* Exercise directions: Look through the records below for the line holding "black soap dispenser: 4 -> 6". Write it out exactly, with each following line through the line holding "white cylinder: 0 -> 2".
+ + + + + + +
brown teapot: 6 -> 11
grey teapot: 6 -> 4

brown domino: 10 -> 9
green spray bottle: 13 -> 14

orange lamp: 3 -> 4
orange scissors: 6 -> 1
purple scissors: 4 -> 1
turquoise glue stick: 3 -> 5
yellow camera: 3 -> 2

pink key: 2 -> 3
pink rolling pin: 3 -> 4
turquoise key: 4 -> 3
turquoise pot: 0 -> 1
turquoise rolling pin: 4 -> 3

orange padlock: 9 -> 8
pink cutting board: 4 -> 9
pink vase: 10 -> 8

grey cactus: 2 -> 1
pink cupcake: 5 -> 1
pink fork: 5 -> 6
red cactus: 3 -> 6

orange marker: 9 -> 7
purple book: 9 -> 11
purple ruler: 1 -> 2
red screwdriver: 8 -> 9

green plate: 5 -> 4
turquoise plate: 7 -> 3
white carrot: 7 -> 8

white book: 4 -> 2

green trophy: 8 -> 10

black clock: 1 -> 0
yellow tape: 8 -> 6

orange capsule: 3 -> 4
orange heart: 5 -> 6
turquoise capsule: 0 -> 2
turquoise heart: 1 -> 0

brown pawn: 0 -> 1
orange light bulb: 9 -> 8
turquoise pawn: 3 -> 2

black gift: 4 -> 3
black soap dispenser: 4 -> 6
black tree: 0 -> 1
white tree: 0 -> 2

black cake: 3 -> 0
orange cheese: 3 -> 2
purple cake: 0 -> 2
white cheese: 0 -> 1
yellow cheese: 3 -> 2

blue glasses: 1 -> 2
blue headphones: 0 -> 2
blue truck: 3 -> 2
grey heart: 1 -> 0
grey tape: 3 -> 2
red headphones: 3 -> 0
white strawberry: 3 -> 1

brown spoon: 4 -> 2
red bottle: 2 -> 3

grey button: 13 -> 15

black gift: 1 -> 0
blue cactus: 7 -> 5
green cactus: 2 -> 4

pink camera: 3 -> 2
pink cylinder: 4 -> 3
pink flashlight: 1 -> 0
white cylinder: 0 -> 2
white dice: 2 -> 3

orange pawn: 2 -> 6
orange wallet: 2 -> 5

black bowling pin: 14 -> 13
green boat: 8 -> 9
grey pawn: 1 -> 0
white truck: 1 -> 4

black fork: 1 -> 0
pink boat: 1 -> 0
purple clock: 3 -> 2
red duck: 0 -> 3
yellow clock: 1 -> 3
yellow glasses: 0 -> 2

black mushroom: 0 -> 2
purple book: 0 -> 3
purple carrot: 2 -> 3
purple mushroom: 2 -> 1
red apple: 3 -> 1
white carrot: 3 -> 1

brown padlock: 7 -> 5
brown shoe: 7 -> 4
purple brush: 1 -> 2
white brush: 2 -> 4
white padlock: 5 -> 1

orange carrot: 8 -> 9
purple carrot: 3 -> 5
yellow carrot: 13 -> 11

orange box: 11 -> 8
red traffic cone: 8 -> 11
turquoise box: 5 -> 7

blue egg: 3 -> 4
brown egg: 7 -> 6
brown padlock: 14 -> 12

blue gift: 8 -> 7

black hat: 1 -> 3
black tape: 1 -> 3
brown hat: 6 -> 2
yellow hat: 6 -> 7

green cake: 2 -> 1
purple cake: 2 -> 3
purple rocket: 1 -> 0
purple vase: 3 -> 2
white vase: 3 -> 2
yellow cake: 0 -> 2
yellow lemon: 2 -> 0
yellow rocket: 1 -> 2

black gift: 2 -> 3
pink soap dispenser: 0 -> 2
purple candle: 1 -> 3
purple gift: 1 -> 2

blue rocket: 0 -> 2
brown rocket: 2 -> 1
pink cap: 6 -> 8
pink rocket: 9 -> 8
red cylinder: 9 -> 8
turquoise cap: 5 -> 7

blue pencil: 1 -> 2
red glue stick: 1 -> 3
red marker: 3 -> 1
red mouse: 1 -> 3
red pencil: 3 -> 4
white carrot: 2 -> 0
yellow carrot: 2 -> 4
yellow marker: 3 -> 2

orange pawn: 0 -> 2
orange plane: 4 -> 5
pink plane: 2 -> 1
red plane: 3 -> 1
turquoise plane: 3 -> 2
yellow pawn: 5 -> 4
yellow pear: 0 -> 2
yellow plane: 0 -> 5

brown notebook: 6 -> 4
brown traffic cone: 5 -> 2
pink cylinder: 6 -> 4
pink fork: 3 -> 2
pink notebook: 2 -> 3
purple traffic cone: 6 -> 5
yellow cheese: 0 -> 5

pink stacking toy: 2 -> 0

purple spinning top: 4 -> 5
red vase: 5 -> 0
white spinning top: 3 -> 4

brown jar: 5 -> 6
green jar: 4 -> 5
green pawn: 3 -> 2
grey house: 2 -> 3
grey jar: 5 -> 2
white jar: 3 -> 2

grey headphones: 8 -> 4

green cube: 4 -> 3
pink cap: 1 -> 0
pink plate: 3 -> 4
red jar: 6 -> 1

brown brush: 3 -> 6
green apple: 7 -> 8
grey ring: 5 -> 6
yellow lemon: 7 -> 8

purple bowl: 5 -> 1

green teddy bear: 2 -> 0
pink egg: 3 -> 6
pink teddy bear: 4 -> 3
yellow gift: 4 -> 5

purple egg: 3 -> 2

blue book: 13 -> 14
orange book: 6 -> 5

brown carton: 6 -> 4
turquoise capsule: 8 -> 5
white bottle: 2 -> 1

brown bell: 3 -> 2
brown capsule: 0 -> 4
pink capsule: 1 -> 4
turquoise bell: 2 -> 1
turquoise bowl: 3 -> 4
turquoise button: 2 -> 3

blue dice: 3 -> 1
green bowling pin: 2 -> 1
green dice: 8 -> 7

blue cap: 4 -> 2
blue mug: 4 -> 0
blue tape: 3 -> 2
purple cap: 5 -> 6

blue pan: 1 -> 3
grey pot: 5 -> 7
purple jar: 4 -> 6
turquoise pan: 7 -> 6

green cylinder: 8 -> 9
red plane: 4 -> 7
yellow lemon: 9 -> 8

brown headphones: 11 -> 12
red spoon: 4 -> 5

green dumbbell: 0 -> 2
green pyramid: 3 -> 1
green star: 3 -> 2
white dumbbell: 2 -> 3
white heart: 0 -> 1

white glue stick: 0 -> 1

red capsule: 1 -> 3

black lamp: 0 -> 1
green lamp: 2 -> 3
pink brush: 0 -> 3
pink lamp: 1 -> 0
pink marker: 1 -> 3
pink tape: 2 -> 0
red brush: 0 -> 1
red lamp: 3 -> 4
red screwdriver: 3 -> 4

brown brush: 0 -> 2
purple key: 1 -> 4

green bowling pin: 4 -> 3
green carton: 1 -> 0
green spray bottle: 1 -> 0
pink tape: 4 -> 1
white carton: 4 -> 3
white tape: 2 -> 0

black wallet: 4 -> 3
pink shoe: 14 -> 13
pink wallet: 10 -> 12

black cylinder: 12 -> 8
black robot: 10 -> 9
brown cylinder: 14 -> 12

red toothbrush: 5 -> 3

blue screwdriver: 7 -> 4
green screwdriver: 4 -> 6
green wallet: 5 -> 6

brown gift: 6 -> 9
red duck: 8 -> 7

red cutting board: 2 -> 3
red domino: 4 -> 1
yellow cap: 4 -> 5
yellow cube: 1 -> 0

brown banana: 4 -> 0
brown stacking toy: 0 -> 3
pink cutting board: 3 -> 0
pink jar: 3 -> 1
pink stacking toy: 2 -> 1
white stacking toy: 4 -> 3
+ + + + + + +
* Answer space:
black soap dispenser: 4 -> 6
black tree: 0 -> 1
white tree: 0 -> 2

black cake: 3 -> 0
orange cheese: 3 -> 2
purple cake: 0 -> 2
white cheese: 0 -> 1
yellow cheese: 3 -> 2

blue glasses: 1 -> 2
blue headphones: 0 -> 2
blue truck: 3 -> 2
grey heart: 1 -> 0
grey tape: 3 -> 2
red headphones: 3 -> 0
white strawberry: 3 -> 1

brown spoon: 4 -> 2
red bottle: 2 -> 3

grey button: 13 -> 15

black gift: 1 -> 0
blue cactus: 7 -> 5
green cactus: 2 -> 4

pink camera: 3 -> 2
pink cylinder: 4 -> 3
pink flashlight: 1 -> 0
white cylinder: 0 -> 2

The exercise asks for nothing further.